→ **YOUR OBJECTIVE**
Print the records below exactly, and do not carry over any picture.

==== PROVIDED RECORDS ====

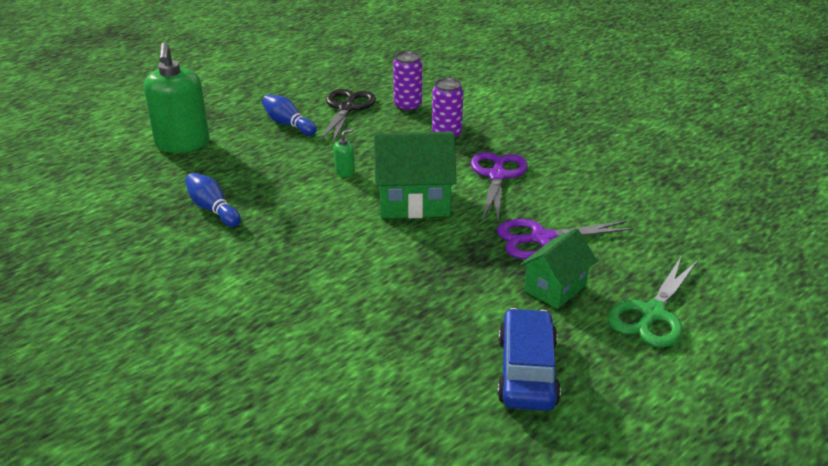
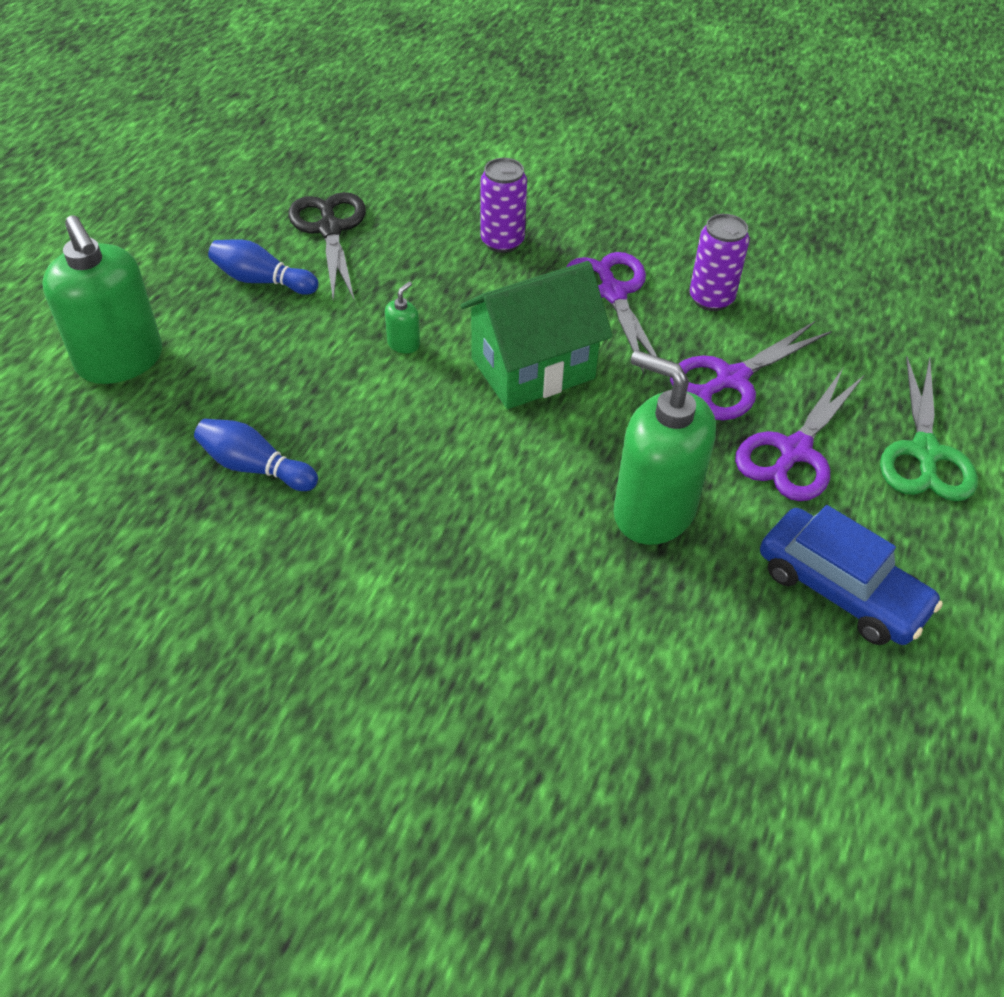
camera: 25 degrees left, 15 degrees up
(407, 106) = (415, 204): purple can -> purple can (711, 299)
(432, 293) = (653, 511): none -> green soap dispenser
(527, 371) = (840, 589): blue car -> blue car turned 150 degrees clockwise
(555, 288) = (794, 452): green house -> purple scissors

====

→ **TASK OUTPUT**
camera: 25 degrees left, 15 degrees up
(407, 106) = (415, 204): purple can -> purple can (711, 299)
(432, 293) = (653, 511): none -> green soap dispenser
(527, 371) = (840, 589): blue car -> blue car turned 150 degrees clockwise
(555, 288) = (794, 452): green house -> purple scissors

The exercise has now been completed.